Data excerpts Block Start

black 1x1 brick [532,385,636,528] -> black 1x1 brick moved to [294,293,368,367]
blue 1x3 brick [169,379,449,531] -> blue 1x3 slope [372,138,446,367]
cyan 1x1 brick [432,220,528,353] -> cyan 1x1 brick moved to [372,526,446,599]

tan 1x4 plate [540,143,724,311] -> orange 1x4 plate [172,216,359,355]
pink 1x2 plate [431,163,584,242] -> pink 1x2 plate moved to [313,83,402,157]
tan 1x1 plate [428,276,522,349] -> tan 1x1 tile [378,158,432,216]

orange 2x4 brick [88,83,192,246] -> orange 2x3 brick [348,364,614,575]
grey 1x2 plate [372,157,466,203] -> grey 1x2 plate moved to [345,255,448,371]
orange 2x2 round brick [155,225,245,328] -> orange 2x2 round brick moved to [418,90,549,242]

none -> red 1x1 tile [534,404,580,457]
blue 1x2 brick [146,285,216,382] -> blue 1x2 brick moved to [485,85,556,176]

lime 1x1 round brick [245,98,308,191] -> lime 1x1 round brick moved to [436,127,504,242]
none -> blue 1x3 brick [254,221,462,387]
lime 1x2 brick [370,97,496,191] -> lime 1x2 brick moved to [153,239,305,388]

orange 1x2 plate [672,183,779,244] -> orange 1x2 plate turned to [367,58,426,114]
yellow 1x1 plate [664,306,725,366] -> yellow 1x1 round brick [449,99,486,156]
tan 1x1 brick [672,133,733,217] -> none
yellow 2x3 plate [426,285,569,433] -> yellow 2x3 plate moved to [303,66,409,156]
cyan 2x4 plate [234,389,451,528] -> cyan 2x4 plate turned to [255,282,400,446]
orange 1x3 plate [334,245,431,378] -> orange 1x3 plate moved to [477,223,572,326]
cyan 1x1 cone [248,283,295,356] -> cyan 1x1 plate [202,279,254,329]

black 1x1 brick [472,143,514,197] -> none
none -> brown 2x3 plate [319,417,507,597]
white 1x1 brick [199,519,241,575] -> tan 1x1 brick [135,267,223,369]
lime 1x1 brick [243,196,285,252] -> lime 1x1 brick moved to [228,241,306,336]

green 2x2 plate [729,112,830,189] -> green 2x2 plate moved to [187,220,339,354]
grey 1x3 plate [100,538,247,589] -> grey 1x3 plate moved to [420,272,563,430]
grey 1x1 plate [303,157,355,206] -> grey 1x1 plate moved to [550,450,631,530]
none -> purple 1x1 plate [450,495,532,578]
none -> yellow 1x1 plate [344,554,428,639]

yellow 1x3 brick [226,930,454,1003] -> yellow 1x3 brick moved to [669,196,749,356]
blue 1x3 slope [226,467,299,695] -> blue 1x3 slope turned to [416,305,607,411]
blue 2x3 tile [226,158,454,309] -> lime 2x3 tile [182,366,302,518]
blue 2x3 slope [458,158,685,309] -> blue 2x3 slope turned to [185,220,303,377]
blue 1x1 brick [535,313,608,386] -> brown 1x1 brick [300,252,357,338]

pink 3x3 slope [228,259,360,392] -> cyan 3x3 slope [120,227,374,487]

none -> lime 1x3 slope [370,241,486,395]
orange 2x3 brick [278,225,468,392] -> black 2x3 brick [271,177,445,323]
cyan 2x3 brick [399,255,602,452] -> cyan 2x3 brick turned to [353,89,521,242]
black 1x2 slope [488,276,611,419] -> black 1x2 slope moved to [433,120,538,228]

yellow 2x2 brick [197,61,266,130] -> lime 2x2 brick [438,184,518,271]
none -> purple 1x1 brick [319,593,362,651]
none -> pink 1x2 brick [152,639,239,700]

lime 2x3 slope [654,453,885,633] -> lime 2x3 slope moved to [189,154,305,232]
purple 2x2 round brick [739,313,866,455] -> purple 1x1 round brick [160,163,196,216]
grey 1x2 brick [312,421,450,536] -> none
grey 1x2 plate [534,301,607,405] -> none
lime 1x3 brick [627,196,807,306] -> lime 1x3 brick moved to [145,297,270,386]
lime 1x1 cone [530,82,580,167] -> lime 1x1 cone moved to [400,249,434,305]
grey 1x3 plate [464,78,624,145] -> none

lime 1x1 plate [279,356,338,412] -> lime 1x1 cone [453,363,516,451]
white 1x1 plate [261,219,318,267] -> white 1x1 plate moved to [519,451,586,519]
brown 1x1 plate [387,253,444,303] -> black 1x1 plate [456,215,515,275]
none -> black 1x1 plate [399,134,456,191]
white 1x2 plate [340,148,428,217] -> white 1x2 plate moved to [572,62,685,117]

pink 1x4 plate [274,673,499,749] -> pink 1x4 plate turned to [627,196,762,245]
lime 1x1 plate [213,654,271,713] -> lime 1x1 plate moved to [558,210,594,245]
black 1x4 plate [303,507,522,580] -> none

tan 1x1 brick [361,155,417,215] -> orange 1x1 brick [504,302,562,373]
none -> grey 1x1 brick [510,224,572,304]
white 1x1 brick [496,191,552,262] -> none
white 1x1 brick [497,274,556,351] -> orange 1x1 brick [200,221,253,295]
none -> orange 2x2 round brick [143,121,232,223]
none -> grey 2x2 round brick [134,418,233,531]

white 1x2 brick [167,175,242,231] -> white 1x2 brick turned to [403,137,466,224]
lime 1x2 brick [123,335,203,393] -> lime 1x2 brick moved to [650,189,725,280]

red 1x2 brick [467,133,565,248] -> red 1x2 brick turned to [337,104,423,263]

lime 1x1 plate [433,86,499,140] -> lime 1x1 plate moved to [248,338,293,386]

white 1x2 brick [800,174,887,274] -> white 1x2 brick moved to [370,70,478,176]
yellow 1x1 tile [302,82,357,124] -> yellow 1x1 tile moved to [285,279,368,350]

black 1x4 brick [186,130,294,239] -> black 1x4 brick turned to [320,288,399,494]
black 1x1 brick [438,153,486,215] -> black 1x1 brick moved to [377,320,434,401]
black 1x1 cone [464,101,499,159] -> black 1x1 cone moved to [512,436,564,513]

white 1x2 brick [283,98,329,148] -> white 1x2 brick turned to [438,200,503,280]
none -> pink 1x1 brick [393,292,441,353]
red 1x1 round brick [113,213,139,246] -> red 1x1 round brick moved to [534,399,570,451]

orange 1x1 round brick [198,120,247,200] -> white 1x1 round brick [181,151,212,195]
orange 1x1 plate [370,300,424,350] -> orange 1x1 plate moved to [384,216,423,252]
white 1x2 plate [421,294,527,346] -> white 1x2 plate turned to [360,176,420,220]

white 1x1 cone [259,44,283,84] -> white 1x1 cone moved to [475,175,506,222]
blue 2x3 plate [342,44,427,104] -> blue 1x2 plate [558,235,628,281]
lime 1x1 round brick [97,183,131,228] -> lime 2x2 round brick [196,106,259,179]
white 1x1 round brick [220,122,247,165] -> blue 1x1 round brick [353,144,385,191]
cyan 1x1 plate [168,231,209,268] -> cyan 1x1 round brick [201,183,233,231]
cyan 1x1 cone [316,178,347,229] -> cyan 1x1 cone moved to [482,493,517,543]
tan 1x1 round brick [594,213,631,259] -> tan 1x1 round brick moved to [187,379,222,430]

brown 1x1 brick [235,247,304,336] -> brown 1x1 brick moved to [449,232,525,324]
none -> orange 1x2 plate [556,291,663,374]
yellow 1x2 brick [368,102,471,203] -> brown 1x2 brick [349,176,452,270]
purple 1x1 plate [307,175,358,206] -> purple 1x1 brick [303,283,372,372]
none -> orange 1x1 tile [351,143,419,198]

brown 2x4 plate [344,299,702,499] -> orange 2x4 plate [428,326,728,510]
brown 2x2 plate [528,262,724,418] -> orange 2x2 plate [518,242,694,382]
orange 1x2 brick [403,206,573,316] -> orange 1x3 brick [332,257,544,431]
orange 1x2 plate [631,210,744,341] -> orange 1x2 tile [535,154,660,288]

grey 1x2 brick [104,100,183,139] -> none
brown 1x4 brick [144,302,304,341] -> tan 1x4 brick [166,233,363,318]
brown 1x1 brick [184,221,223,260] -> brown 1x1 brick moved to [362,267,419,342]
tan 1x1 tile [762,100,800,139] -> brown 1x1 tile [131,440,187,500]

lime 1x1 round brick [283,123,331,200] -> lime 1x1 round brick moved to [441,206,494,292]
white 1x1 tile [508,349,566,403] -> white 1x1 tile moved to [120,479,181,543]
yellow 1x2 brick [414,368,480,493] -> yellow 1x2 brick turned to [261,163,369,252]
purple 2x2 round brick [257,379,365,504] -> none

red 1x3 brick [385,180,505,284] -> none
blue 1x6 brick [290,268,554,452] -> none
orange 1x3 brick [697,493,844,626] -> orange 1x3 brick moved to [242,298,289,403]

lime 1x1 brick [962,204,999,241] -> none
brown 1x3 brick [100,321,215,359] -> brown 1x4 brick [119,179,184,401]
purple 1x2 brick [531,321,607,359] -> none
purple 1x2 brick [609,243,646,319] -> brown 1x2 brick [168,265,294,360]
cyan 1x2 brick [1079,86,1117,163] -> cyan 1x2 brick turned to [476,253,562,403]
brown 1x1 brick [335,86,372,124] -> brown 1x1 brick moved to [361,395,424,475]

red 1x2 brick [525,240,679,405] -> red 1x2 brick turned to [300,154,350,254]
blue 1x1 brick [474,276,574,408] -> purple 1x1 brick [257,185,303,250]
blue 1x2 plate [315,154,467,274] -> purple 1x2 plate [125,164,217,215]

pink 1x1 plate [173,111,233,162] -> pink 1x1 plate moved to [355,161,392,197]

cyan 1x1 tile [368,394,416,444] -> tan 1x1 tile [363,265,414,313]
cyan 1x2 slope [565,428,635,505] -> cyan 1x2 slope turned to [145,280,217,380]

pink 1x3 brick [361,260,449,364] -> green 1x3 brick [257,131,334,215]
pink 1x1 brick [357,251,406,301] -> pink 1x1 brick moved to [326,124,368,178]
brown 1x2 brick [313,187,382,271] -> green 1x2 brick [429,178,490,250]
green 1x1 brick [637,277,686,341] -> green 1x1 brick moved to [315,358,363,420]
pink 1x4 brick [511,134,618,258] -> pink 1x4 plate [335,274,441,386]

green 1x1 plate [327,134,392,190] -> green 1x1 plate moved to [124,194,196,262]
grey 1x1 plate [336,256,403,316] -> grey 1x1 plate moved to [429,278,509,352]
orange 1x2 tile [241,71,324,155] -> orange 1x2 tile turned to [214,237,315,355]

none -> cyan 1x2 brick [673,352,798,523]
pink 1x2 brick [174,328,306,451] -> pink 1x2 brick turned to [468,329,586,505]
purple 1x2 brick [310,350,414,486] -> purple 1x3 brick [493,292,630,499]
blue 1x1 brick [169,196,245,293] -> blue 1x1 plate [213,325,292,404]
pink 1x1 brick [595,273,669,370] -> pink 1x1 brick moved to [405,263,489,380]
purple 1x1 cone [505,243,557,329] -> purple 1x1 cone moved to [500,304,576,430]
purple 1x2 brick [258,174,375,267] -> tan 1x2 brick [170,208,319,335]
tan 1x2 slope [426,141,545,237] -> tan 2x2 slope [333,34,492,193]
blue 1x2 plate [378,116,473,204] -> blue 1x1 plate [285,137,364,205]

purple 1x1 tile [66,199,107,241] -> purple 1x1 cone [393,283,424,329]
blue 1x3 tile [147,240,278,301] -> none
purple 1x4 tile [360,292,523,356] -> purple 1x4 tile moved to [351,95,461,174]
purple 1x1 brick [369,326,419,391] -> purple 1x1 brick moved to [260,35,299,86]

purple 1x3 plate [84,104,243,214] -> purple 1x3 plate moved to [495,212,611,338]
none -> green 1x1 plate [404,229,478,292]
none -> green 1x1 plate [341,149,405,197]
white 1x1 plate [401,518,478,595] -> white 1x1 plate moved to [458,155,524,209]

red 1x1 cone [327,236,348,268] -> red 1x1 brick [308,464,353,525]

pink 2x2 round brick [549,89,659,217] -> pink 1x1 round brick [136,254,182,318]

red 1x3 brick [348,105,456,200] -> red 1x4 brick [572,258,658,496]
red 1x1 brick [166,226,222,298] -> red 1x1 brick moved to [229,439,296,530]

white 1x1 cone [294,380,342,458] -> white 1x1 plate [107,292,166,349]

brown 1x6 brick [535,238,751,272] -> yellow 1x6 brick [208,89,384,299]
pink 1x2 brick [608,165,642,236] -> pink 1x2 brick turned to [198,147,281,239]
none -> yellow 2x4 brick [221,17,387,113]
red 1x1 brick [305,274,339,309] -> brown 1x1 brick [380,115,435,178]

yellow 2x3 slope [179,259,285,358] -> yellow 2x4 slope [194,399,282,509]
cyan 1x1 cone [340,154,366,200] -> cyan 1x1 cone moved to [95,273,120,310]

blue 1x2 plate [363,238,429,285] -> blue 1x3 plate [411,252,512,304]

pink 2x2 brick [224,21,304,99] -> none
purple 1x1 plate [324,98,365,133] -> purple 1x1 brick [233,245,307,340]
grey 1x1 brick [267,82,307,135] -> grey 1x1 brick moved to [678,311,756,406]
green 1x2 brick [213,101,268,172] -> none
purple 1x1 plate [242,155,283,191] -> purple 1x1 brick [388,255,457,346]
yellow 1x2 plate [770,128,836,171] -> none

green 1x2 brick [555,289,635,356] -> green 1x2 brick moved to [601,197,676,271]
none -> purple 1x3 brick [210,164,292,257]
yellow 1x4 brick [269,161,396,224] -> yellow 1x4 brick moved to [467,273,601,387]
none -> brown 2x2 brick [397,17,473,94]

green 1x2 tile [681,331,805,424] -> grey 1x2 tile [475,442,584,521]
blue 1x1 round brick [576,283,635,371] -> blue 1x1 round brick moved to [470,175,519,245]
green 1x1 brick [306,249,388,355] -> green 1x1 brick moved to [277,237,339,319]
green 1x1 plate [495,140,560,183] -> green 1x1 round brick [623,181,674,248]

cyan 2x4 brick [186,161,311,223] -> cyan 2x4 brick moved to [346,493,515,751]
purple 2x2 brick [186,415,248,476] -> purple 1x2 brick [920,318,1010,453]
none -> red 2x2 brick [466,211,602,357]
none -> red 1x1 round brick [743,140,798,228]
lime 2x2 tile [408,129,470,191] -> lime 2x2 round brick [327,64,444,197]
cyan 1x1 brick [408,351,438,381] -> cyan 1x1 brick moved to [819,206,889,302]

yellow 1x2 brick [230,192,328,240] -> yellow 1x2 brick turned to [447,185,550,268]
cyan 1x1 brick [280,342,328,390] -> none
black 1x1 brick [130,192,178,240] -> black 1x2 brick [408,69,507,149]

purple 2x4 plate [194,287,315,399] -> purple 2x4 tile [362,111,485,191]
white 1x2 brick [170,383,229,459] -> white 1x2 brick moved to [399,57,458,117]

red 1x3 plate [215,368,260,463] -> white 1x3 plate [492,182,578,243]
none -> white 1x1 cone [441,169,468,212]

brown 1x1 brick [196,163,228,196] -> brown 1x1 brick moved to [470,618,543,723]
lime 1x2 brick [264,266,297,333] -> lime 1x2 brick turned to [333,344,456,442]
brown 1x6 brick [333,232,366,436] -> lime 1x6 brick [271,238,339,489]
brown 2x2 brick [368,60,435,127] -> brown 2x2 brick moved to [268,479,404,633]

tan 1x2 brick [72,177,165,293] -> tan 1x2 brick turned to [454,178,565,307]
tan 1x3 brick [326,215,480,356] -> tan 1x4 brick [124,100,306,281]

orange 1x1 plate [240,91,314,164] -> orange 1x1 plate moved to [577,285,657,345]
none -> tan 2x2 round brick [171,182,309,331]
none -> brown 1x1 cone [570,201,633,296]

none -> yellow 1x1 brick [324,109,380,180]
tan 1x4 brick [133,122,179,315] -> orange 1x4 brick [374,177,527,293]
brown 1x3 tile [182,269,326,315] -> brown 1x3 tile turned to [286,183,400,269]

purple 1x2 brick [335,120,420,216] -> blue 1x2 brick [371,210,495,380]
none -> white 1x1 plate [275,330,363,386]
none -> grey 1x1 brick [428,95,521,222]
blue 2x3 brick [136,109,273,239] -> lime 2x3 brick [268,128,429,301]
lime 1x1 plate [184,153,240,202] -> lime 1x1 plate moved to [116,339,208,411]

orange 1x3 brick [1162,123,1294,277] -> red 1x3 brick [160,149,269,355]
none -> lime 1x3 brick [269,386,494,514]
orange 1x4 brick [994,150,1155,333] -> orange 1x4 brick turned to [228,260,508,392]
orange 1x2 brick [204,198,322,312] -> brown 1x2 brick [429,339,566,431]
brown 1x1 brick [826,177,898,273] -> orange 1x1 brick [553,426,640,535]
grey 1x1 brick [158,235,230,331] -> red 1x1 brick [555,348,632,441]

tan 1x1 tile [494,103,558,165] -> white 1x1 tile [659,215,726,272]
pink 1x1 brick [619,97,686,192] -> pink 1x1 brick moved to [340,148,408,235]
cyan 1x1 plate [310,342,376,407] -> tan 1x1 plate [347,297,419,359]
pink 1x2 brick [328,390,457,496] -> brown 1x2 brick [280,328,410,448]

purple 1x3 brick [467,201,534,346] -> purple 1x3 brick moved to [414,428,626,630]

Data excerpts Block End

What to produce:
All lines above between those holding "red 1x1 cone" and "red 1x1 brick [305,274,339,309]", inclusive, must be set down unchanged, and no other line may be included.

Expected answer:
red 1x1 cone [327,236,348,268] -> red 1x1 brick [308,464,353,525]

pink 2x2 round brick [549,89,659,217] -> pink 1x1 round brick [136,254,182,318]

red 1x3 brick [348,105,456,200] -> red 1x4 brick [572,258,658,496]
red 1x1 brick [166,226,222,298] -> red 1x1 brick moved to [229,439,296,530]

white 1x1 cone [294,380,342,458] -> white 1x1 plate [107,292,166,349]

brown 1x6 brick [535,238,751,272] -> yellow 1x6 brick [208,89,384,299]
pink 1x2 brick [608,165,642,236] -> pink 1x2 brick turned to [198,147,281,239]
none -> yellow 2x4 brick [221,17,387,113]
red 1x1 brick [305,274,339,309] -> brown 1x1 brick [380,115,435,178]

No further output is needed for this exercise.